(Records drawn from a dataset)
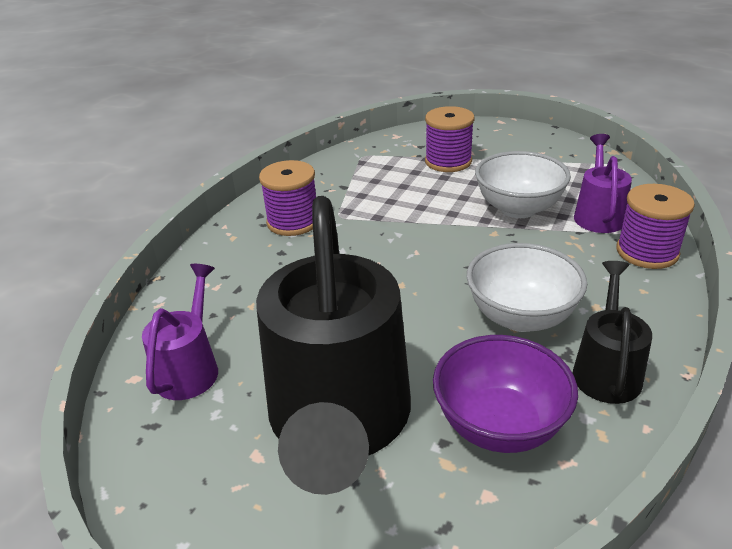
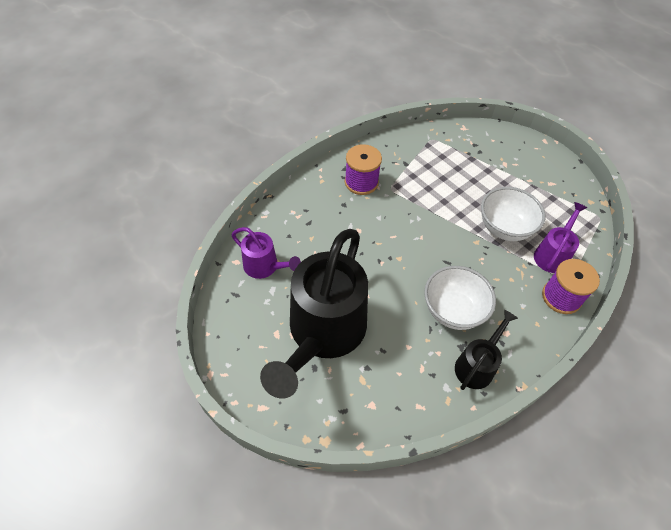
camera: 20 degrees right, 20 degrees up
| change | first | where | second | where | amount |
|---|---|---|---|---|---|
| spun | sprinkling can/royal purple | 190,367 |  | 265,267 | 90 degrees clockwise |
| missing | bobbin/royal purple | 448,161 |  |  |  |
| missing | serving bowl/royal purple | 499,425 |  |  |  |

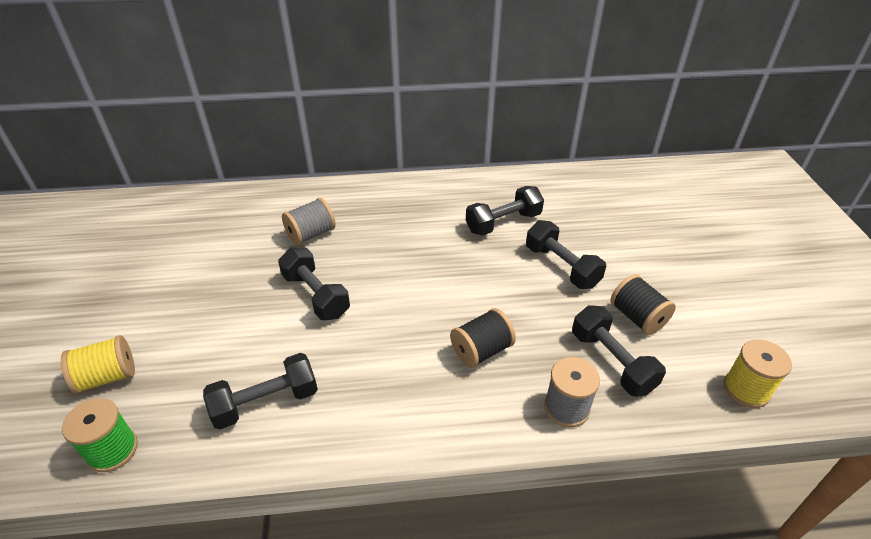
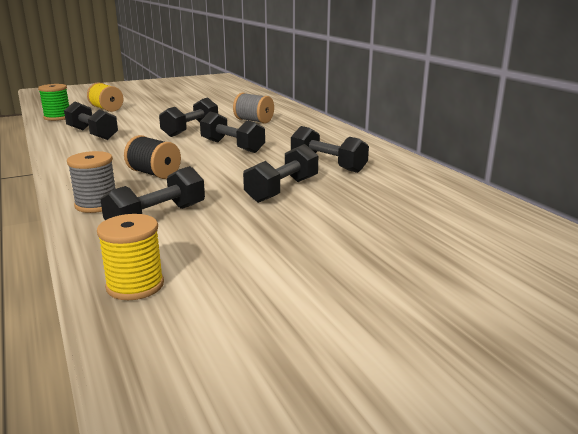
camera: 70 degrees right, 20 degrees down
| change | first | where | second | where | amount |
|---|---|---|---|---|---|
| missing | bobbin/black | 637,317 |  |  |  |
| appeared |  |  | dumbbell/black | 232,146 |  |

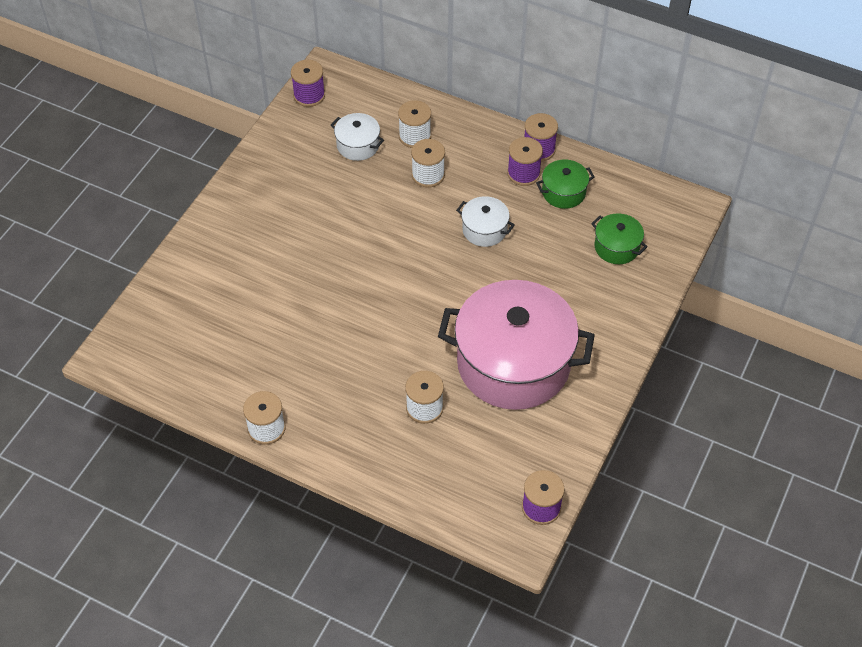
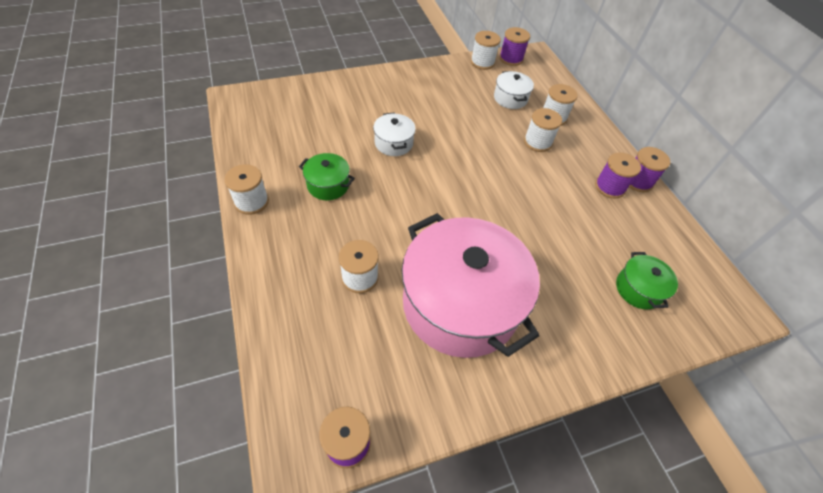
camera: 40 degrees right, 0 degrees up
| change | first | where | second | where | amount |
|---|---|---|---|---|---|
| relocated | stockpot/white | 484,230 |  | 393,143 |  |
| relocated | stockpot/green | 563,192 |  | 328,185 |  |
| appeared |  |  | bobbin/white | 482,62 |  |

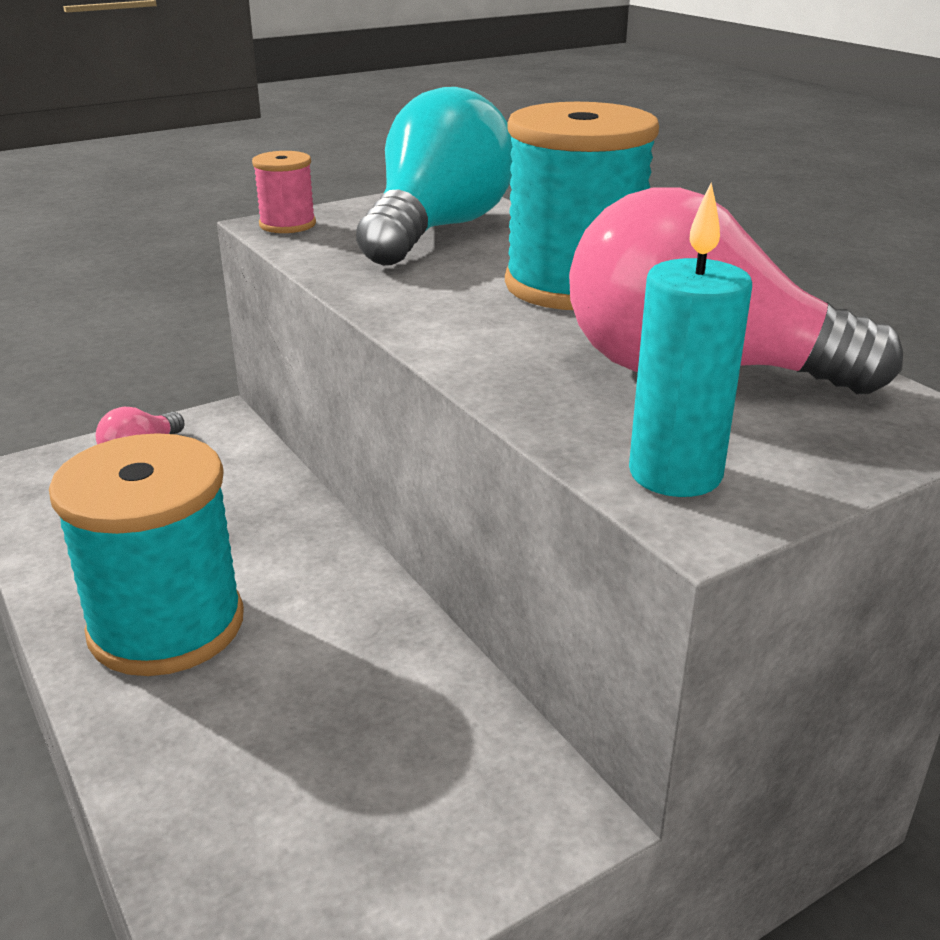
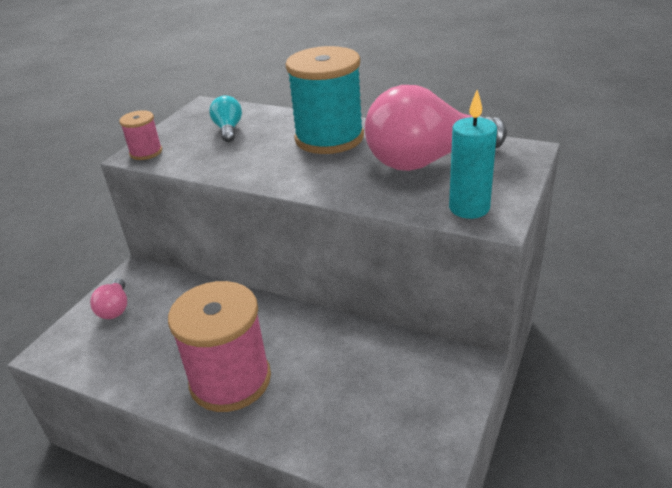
camera: 30 degrees left, 5 degrees up
| change | first | where | second | where | amount |
|---|---|---|---|---|---|
| colour | bobbin/aqua | 166,625 | bobbin/rose-pink | 230,380 |  |
| size | light bulb/aqua | 437,230 |  | 228,129 | x0.45 |

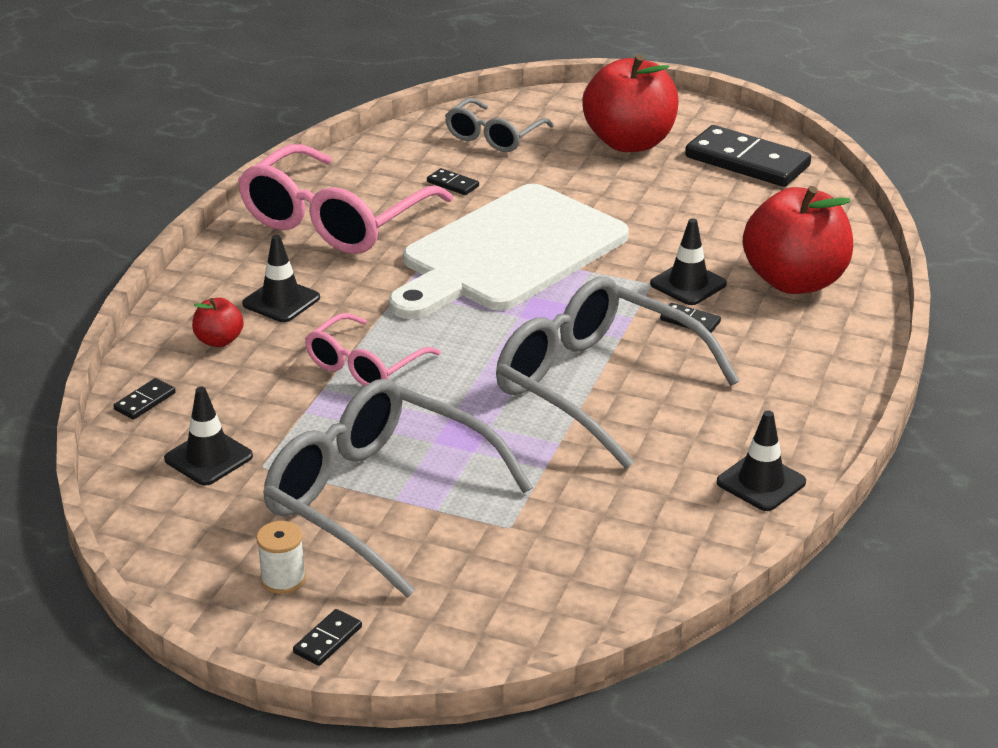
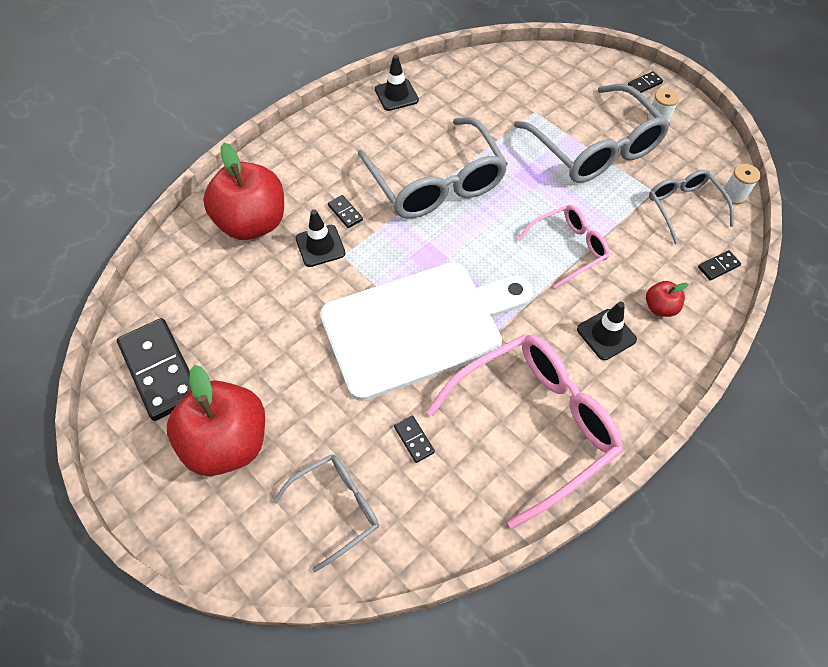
camera: 155 degrees left, 25 degrees up
| change | first | where | second | where | amount |
|---|---|---|---|---|---|
| exchanged | road cone/black | 208,458 | eyeglasses/grey | 683,207 |  |
| appeared |  |  | bobbin/white | 734,195 |  |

## EXERCISE PROMPT
Each line above should be set down exactly as written, with pictures excluded.

## TASK SOLUTION
camera: 20 degrees right, 20 degrees up
| change | first | where | second | where | amount |
|---|---|---|---|---|---|
| spun | sprinkling can/royal purple | 190,367 |  | 265,267 | 90 degrees clockwise |
| missing | bobbin/royal purple | 448,161 |  |  |  |
| missing | serving bowl/royal purple | 499,425 |  |  |  |

camera: 70 degrees right, 20 degrees down
| change | first | where | second | where | amount |
|---|---|---|---|---|---|
| missing | bobbin/black | 637,317 |  |  |  |
| appeared |  |  | dumbbell/black | 232,146 |  |

camera: 40 degrees right, 0 degrees up
| change | first | where | second | where | amount |
|---|---|---|---|---|---|
| relocated | stockpot/white | 484,230 |  | 393,143 |  |
| relocated | stockpot/green | 563,192 |  | 328,185 |  |
| appeared |  |  | bobbin/white | 482,62 |  |

camera: 30 degrees left, 5 degrees up
| change | first | where | second | where | amount |
|---|---|---|---|---|---|
| colour | bobbin/aqua | 166,625 | bobbin/rose-pink | 230,380 |  |
| size | light bulb/aqua | 437,230 |  | 228,129 | x0.45 |

camera: 155 degrees left, 25 degrees up
| change | first | where | second | where | amount |
|---|---|---|---|---|---|
| exchanged | road cone/black | 208,458 | eyeglasses/grey | 683,207 |  |
| appeared |  |  | bobbin/white | 734,195 |  |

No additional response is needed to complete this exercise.